- _Task brief_
Please output exactly the part of the records below that opens with the line containing "(970, 562) = (741, 367): green" and closes with the line containing "(994, 485) = (748, 315): white", both lines included, and nothing else.

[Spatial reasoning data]
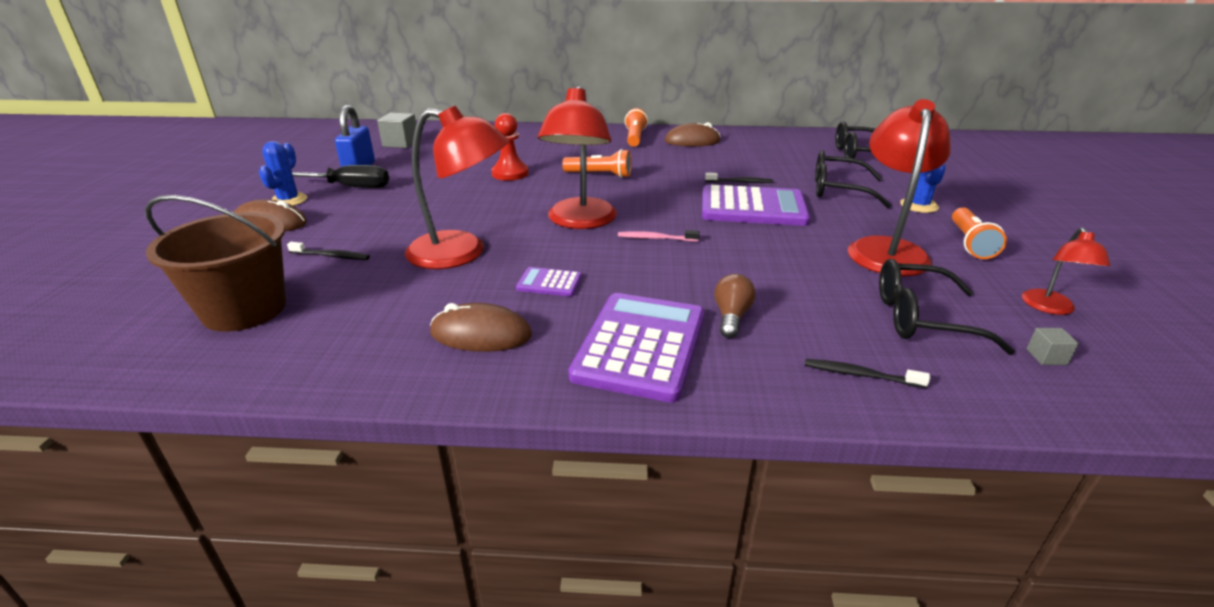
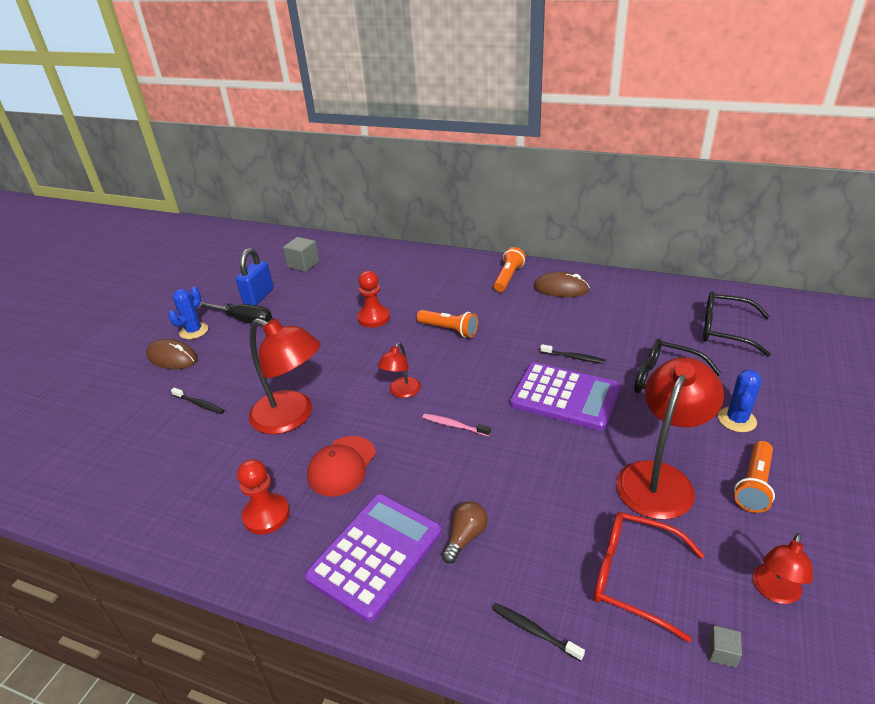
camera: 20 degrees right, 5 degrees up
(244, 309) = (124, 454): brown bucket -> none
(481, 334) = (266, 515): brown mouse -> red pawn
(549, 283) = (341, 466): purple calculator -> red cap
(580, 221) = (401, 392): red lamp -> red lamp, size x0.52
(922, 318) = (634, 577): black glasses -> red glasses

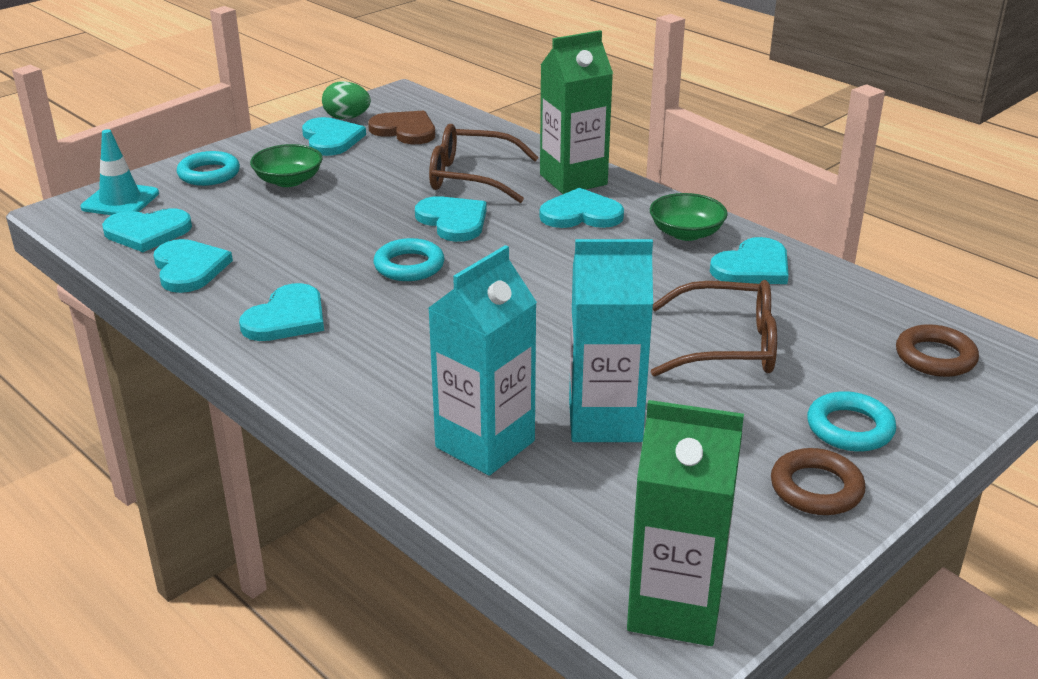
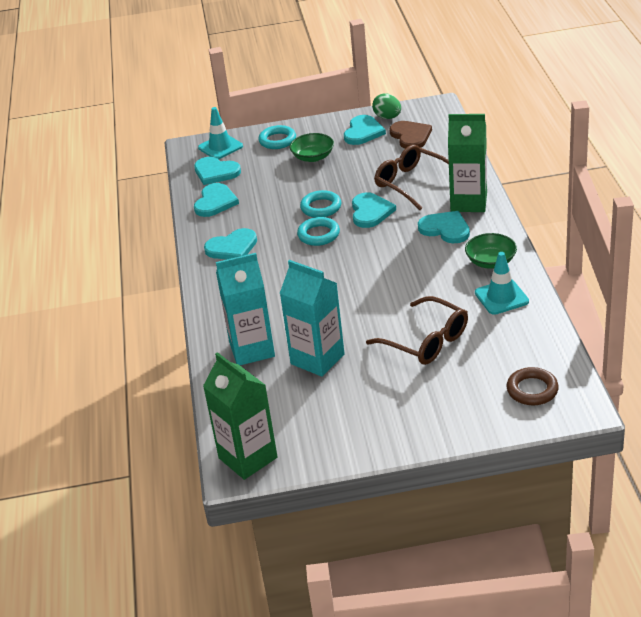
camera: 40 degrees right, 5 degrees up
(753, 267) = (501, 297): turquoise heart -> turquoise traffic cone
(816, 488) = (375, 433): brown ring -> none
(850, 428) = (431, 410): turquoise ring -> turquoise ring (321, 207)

--

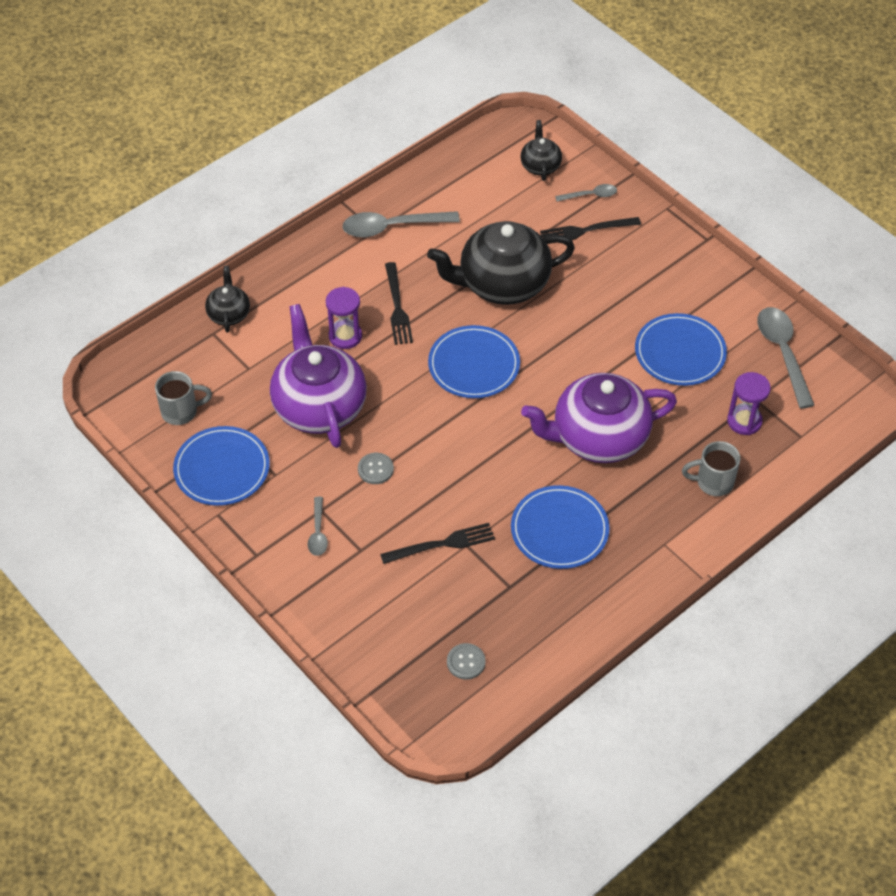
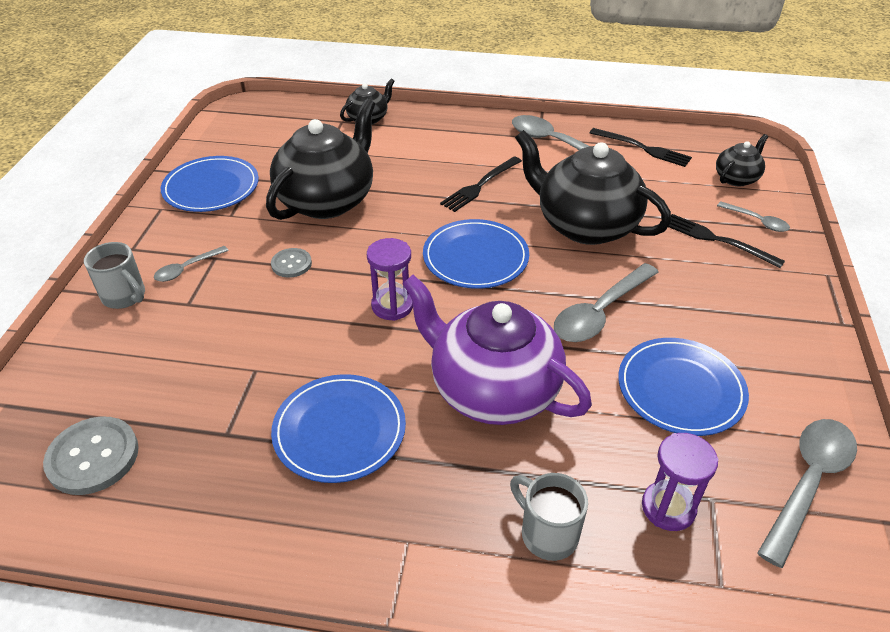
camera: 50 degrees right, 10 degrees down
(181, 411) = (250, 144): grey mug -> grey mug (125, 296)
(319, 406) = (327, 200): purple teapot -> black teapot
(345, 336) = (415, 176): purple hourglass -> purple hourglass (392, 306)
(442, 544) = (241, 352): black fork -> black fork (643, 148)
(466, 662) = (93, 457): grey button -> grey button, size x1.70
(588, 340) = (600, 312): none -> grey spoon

...

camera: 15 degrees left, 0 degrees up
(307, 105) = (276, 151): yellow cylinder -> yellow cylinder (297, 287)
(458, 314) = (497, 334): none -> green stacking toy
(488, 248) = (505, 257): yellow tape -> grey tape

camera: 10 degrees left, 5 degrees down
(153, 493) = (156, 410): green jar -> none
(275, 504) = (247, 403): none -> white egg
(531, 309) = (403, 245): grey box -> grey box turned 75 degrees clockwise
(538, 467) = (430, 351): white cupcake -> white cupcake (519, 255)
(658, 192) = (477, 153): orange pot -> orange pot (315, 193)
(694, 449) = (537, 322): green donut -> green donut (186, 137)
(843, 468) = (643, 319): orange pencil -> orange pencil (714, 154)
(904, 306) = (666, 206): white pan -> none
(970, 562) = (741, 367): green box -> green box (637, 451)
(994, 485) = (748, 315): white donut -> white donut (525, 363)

- _Solution to the exercise_
(970, 562) = (741, 367): green box -> green box (637, 451)
(994, 485) = (748, 315): white donut -> white donut (525, 363)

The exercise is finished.